_Aim_.
Reproduce the material verbatim from the line containing "Question: In the" through the line containing "at coordinates 400,189.", including both of those lines. Leave out the pictures.

### Material provided

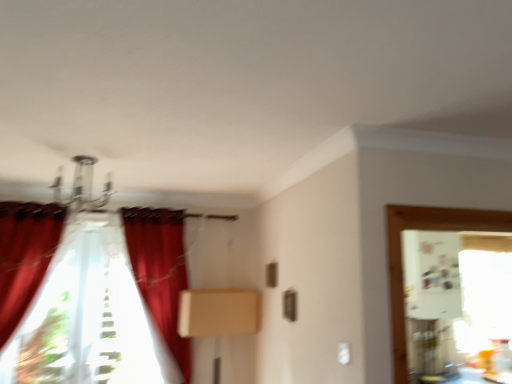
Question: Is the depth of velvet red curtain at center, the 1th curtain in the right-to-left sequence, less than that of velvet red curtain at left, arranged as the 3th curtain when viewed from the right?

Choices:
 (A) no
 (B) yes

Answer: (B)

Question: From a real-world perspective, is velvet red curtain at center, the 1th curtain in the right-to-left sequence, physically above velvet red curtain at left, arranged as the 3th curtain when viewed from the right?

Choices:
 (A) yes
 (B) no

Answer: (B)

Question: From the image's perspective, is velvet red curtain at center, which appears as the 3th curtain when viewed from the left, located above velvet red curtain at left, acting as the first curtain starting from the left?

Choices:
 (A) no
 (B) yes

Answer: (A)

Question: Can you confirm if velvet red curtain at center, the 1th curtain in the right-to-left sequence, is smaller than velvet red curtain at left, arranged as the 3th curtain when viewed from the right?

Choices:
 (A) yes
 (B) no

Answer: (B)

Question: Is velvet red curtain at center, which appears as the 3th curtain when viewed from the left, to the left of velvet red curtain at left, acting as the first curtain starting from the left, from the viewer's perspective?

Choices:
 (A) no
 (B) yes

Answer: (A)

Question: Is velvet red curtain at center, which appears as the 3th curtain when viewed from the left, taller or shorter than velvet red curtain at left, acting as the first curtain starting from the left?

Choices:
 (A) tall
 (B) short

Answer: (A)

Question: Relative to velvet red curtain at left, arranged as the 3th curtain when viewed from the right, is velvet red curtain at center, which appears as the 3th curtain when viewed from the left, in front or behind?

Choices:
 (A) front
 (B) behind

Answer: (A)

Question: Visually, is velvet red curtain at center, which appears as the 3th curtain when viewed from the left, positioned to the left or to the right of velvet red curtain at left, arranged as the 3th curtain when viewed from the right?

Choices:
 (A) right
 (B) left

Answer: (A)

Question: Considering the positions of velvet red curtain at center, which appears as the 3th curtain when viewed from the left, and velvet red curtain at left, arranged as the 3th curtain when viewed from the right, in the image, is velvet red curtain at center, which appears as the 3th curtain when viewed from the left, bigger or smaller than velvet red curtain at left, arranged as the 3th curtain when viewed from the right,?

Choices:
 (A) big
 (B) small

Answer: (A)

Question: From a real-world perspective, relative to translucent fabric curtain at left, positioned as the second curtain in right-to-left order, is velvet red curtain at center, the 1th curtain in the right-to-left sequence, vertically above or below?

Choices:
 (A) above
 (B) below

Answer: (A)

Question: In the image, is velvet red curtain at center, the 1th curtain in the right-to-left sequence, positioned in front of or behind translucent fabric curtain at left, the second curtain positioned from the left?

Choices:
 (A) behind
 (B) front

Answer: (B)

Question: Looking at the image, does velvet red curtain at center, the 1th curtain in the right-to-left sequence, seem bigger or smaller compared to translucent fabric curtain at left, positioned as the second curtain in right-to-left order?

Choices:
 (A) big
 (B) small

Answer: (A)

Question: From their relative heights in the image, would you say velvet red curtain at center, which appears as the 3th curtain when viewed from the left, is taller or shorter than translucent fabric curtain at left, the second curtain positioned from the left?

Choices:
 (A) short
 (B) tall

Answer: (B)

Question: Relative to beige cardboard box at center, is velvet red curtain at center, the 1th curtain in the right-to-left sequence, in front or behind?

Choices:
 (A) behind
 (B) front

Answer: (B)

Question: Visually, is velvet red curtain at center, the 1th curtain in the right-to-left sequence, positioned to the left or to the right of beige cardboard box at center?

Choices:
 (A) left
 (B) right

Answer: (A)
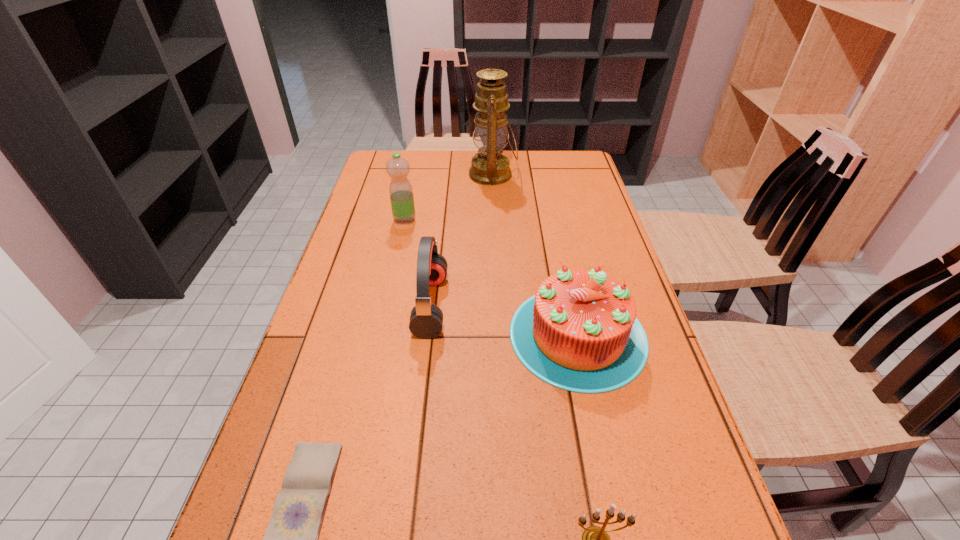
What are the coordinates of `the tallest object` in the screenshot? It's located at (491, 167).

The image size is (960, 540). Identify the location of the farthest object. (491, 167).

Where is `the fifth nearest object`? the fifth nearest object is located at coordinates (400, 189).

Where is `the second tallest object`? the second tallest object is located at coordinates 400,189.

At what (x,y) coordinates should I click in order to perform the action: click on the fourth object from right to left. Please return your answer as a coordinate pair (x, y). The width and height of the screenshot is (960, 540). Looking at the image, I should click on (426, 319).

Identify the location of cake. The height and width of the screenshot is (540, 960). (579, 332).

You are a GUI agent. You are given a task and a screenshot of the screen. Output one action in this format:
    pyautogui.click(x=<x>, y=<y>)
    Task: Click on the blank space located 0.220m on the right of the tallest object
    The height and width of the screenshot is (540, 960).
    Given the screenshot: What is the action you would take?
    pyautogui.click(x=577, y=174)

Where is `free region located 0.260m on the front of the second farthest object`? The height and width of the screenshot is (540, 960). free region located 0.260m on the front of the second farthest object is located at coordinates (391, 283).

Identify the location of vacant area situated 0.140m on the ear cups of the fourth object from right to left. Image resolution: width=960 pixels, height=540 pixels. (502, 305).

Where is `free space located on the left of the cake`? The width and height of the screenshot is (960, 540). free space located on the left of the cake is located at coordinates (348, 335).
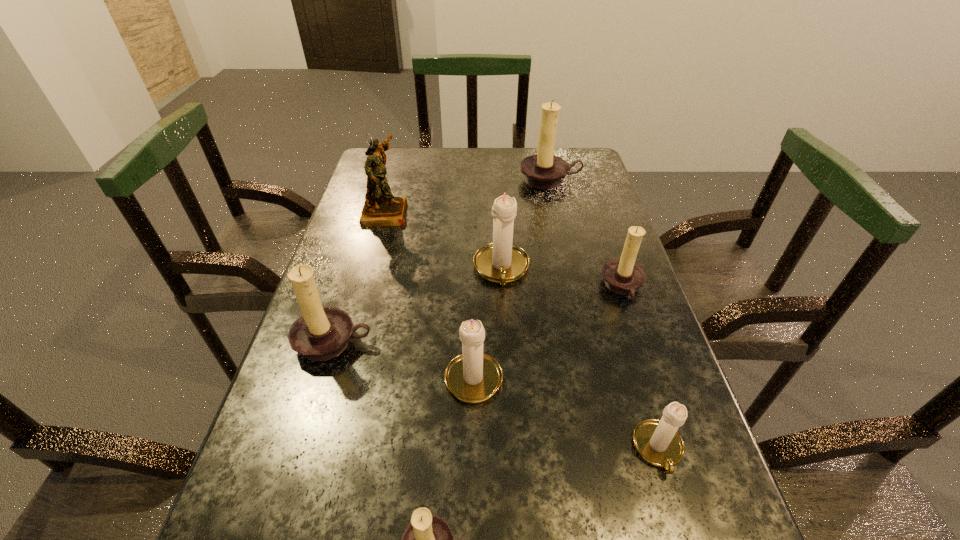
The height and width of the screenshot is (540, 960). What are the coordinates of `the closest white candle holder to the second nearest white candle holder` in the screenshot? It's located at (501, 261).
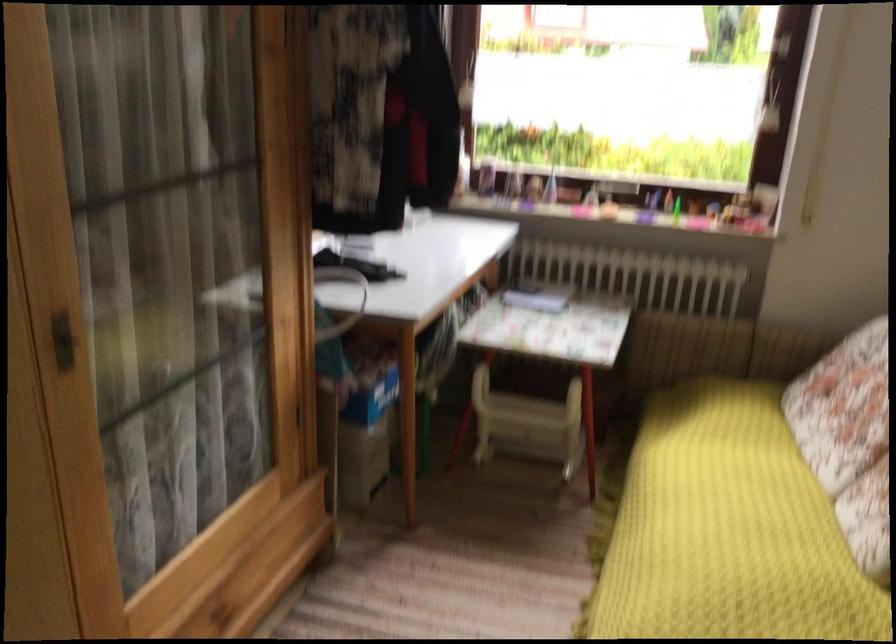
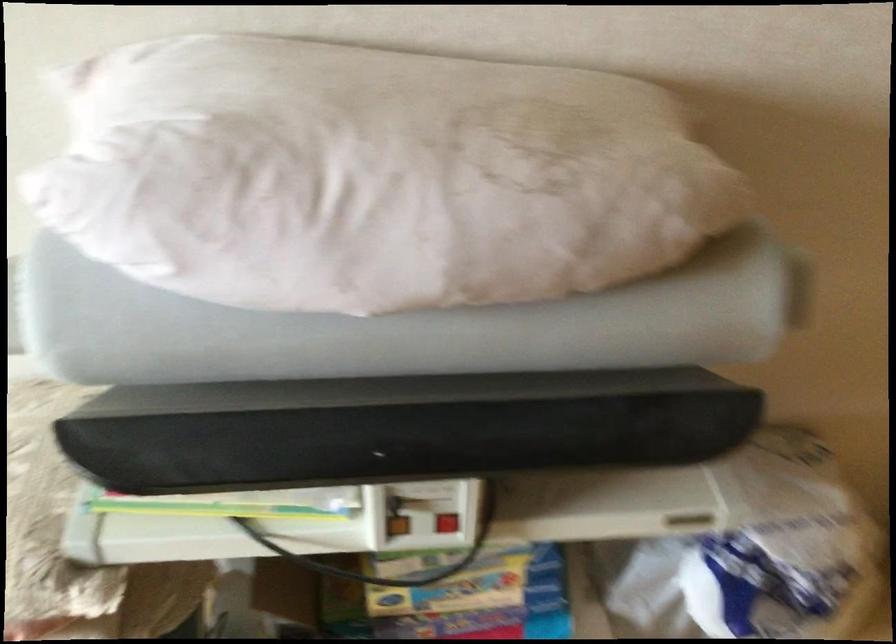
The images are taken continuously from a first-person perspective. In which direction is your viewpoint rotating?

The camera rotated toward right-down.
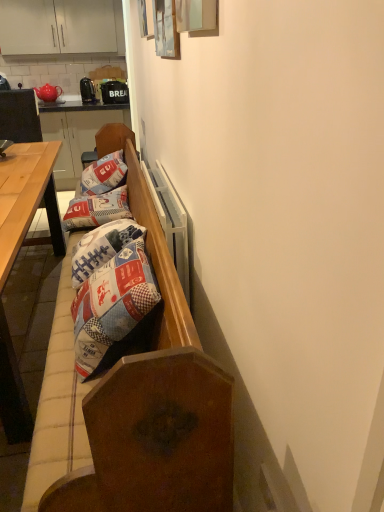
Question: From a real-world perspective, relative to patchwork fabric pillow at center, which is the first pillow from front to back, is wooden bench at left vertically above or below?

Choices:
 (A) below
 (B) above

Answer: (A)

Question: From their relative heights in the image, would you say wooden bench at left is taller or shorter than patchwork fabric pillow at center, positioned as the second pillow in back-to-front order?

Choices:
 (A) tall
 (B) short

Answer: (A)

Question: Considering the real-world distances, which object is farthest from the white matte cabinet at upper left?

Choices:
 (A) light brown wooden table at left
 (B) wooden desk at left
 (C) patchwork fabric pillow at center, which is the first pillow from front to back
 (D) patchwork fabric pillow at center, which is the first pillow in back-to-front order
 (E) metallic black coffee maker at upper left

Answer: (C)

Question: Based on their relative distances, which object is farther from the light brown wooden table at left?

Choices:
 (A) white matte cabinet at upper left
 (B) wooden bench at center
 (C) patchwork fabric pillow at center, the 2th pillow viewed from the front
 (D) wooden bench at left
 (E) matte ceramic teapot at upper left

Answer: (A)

######

_Reply_.
Question: In the image, is velvet red curtain at center, the 1th curtain in the right-to-left sequence, positioned in front of or behind translucent fabric curtain at left, the second curtain positioned from the left?

Choices:
 (A) behind
 (B) front

Answer: (B)

Question: Looking at the image, does velvet red curtain at center, the 1th curtain in the right-to-left sequence, seem bigger or smaller compared to translucent fabric curtain at left, positioned as the second curtain in right-to-left order?

Choices:
 (A) big
 (B) small

Answer: (A)

Question: From their relative heights in the image, would you say velvet red curtain at center, which appears as the 3th curtain when viewed from the left, is taller or shorter than translucent fabric curtain at left, the second curtain positioned from the left?

Choices:
 (A) short
 (B) tall

Answer: (B)

Question: Relative to beige cardboard box at center, is velvet red curtain at center, the 1th curtain in the right-to-left sequence, in front or behind?

Choices:
 (A) behind
 (B) front

Answer: (B)

Question: Visually, is velvet red curtain at center, the 1th curtain in the right-to-left sequence, positioned to the left or to the right of beige cardboard box at center?

Choices:
 (A) left
 (B) right

Answer: (A)
What are the coordinates of `the tallest object` in the screenshot? It's located at (491, 167).

The image size is (960, 540). Identify the location of the farthest object. (491, 167).

Where is `the fifth nearest object`? the fifth nearest object is located at coordinates (400, 189).

Where is `the second tallest object`? the second tallest object is located at coordinates 400,189.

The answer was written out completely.